Description of the task: Repeat the records below exactly, from the first line through the line containing "red apple: 9 -> 6", and leave out any pictures.

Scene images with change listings

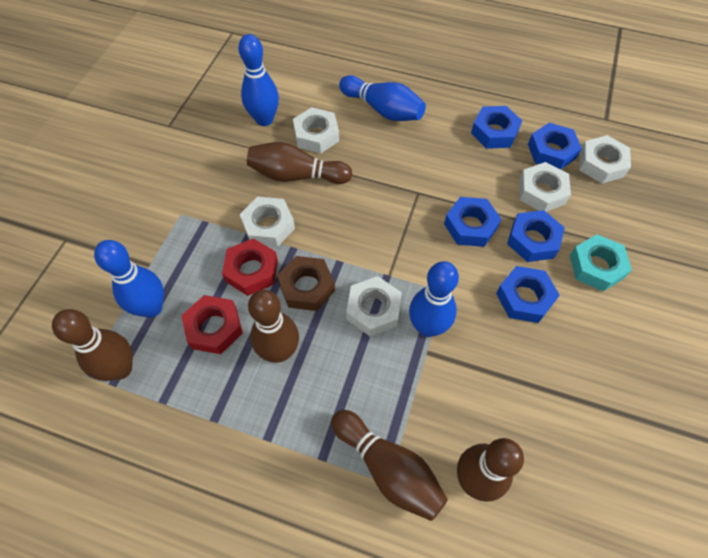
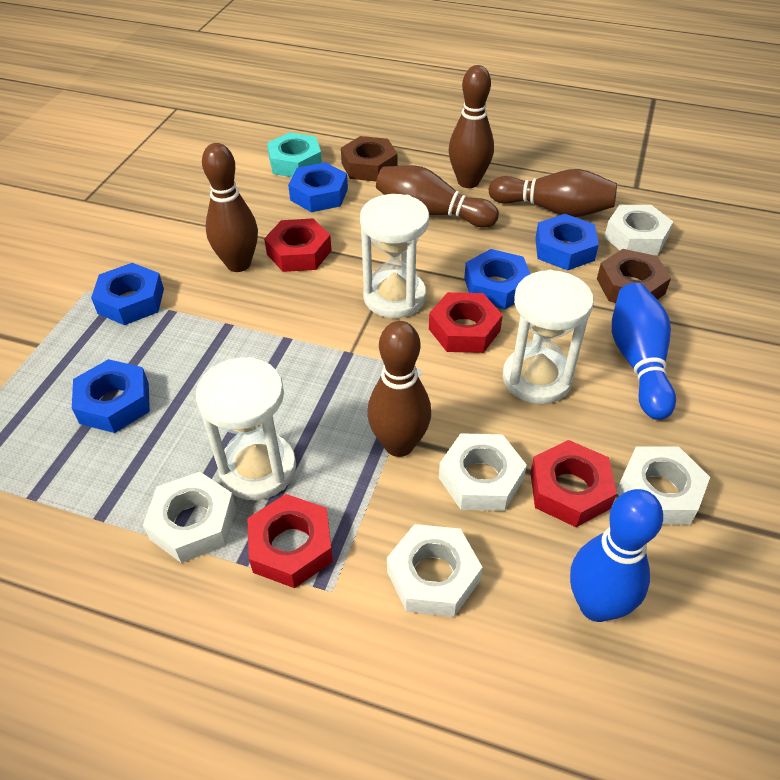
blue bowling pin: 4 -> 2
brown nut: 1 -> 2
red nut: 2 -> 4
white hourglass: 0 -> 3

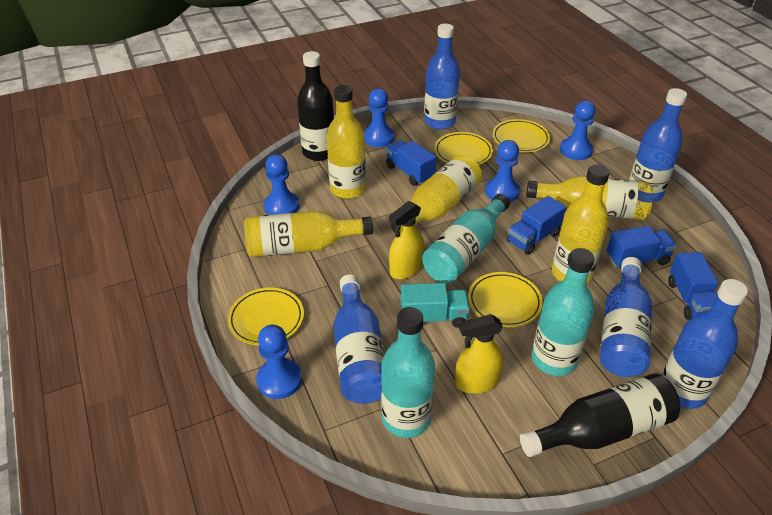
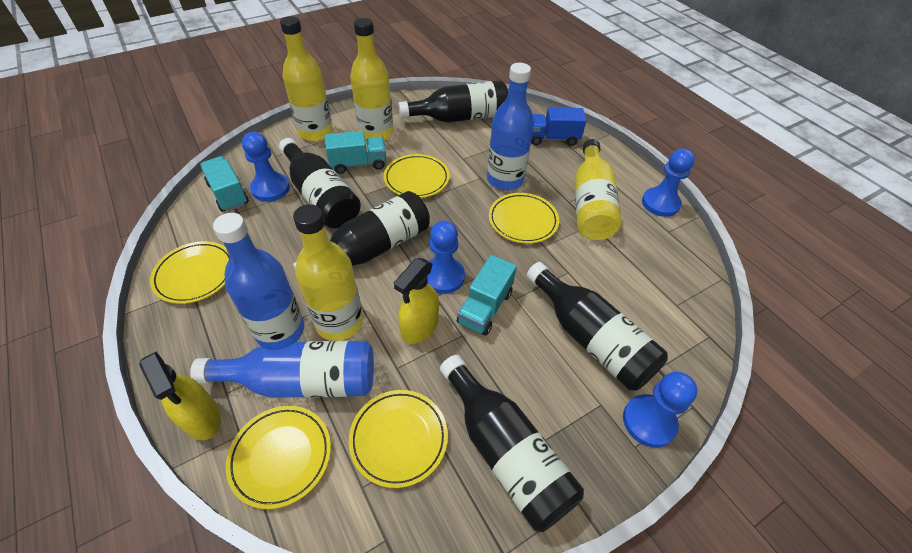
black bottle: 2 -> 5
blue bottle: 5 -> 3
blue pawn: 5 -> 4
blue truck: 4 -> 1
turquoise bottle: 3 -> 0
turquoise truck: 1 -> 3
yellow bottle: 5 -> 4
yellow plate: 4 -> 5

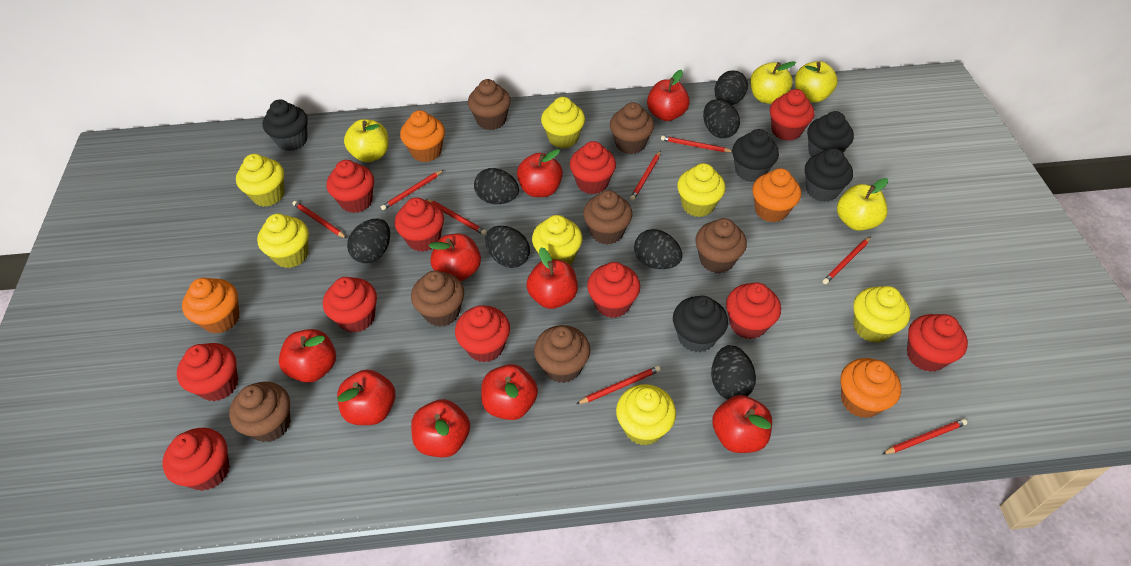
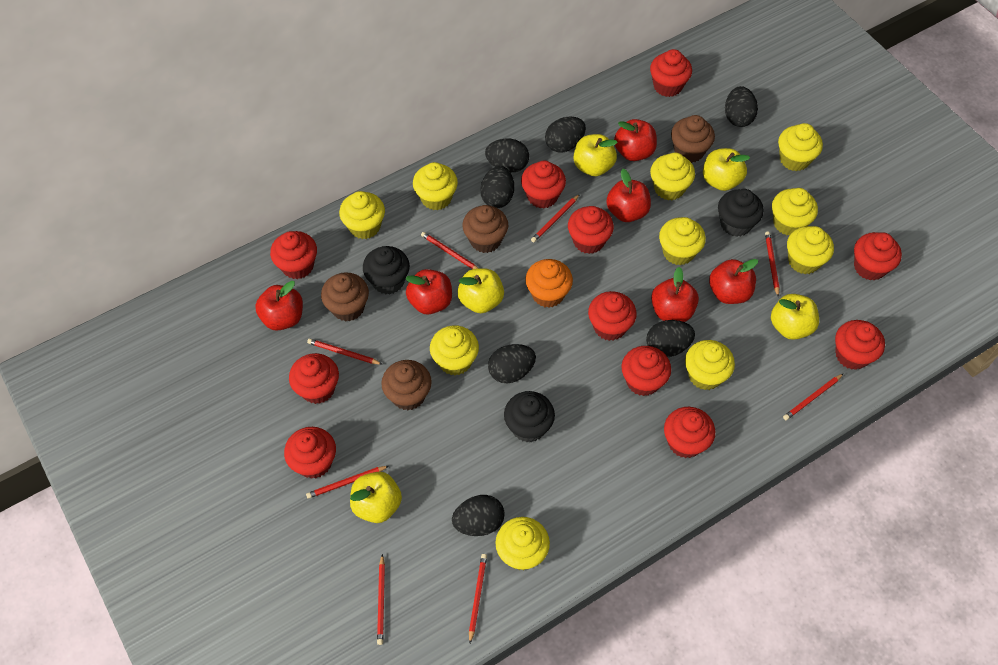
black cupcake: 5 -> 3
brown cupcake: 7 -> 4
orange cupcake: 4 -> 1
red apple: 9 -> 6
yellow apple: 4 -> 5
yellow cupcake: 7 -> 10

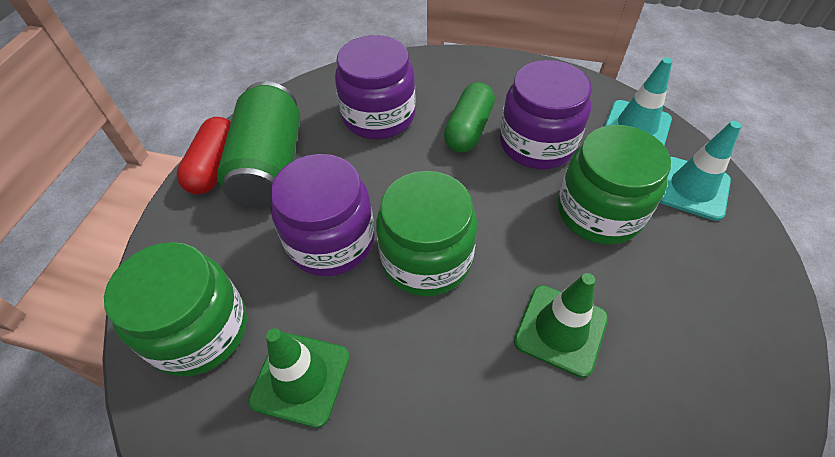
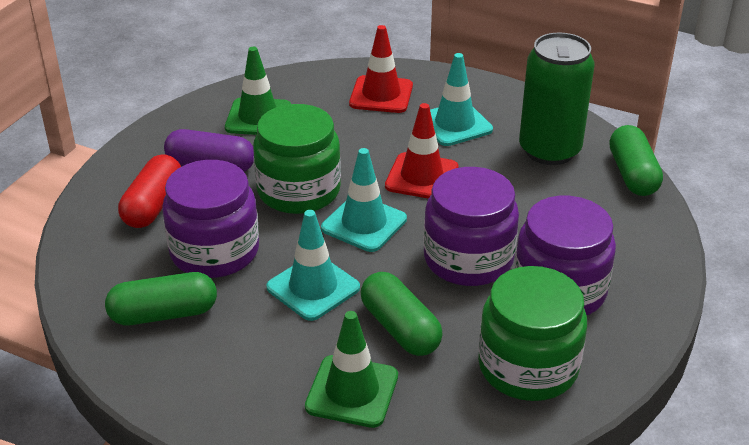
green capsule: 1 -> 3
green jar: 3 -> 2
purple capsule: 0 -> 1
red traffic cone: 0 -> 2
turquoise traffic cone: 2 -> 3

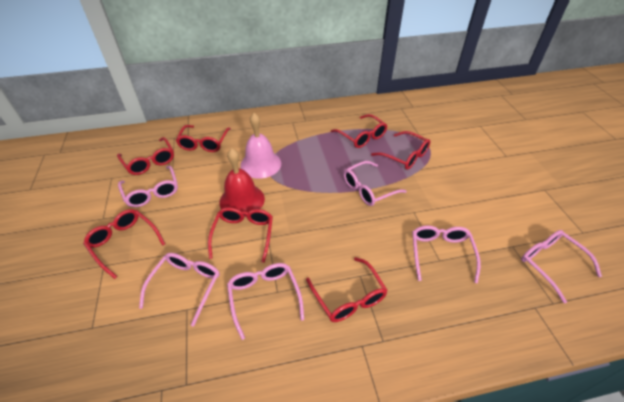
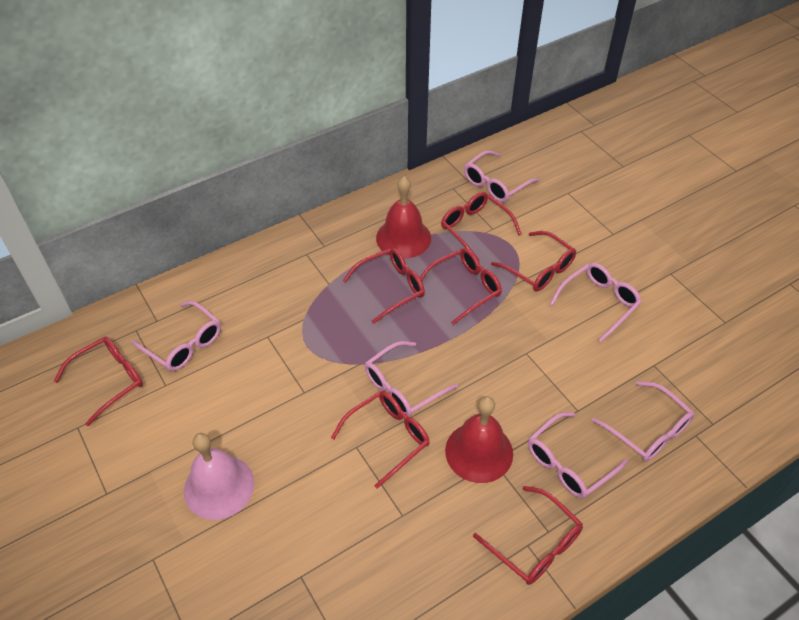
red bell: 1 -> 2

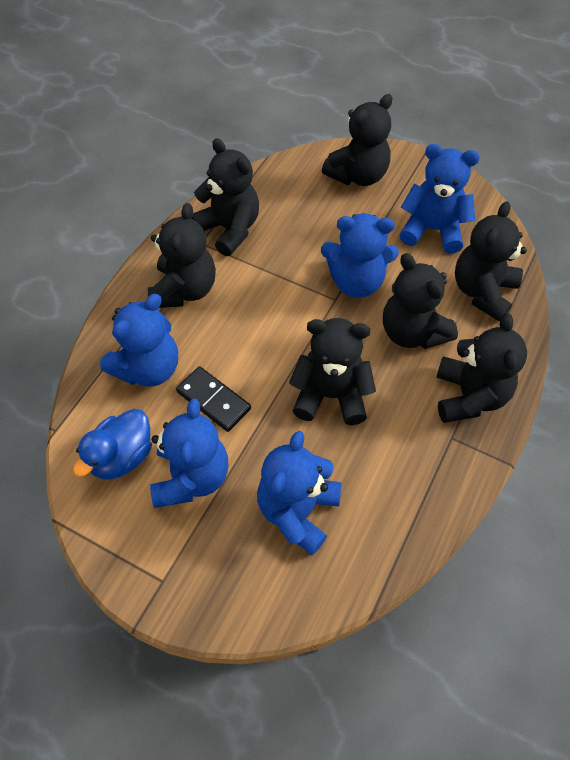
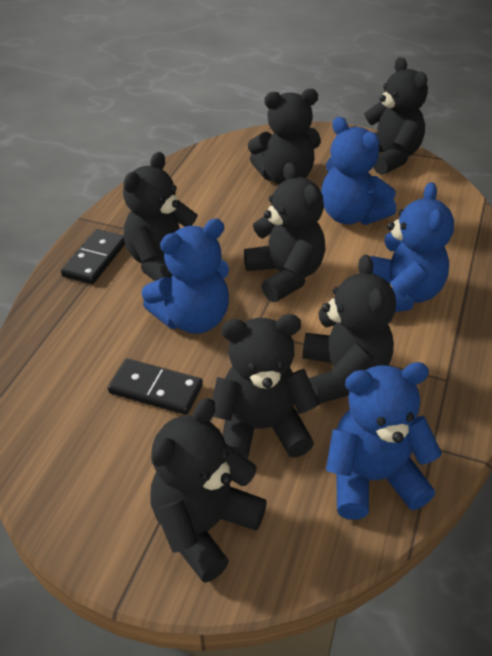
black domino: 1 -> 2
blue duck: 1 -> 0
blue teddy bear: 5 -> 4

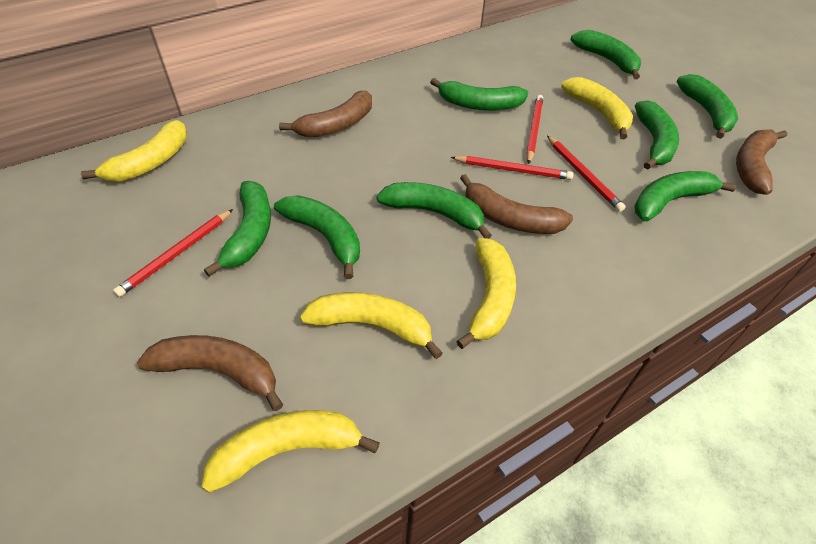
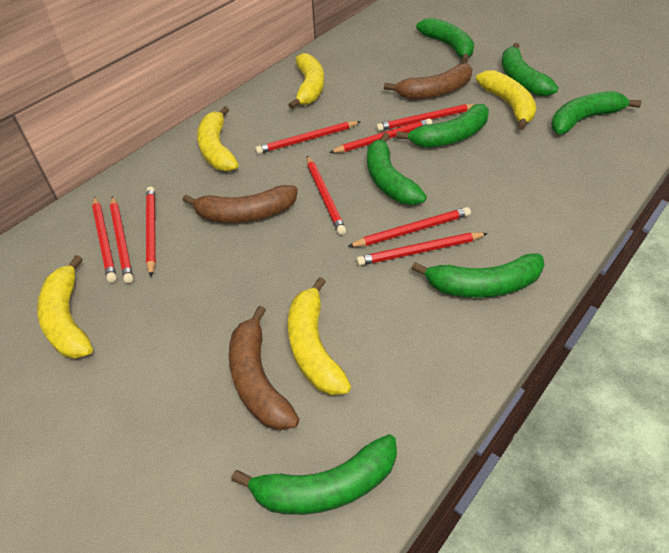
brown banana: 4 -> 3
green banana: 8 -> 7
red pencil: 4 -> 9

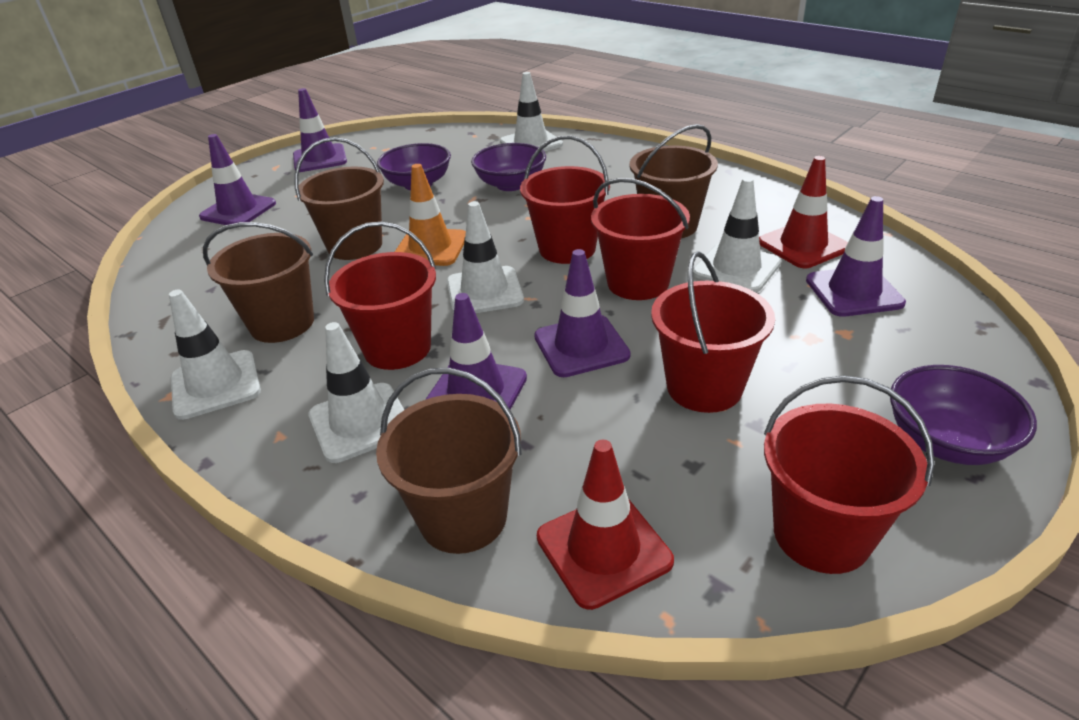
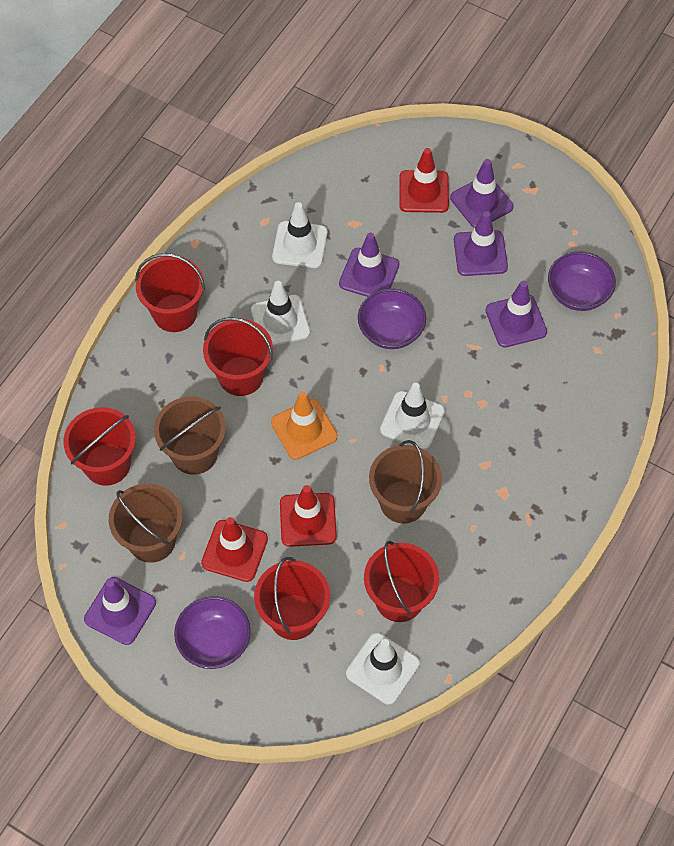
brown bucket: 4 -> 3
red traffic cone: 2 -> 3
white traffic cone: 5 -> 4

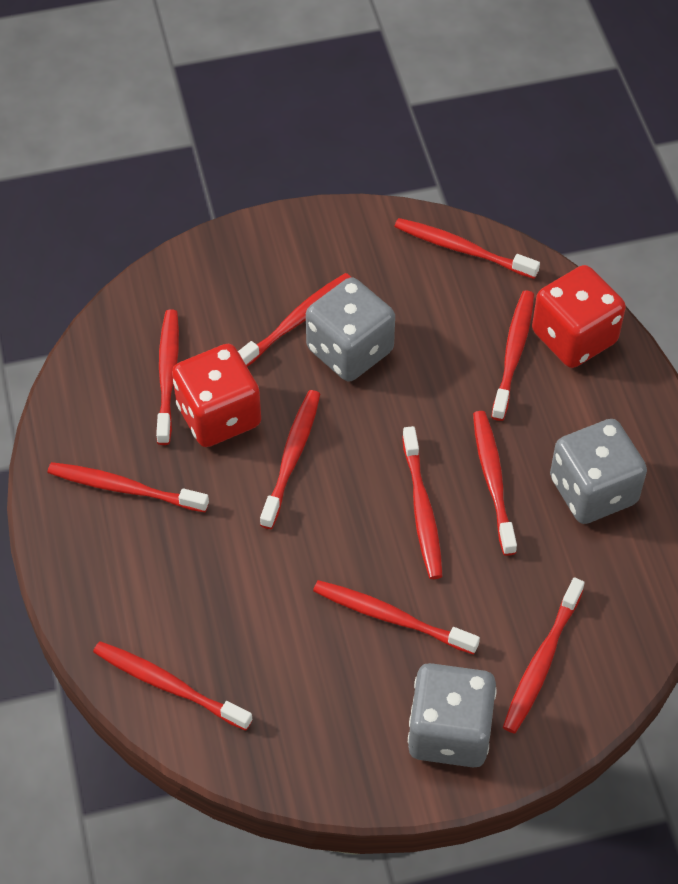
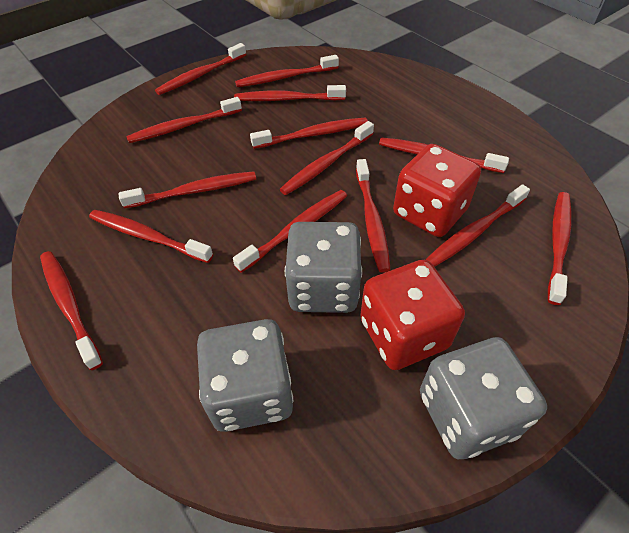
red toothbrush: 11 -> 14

Exercise solution:
blue bowling pin: 4 -> 2
brown nut: 1 -> 2
red nut: 2 -> 4
white hourglass: 0 -> 3

black bottle: 2 -> 5
blue bottle: 5 -> 3
blue pawn: 5 -> 4
blue truck: 4 -> 1
turquoise bottle: 3 -> 0
turquoise truck: 1 -> 3
yellow bottle: 5 -> 4
yellow plate: 4 -> 5

black cupcake: 5 -> 3
brown cupcake: 7 -> 4
orange cupcake: 4 -> 1
red apple: 9 -> 6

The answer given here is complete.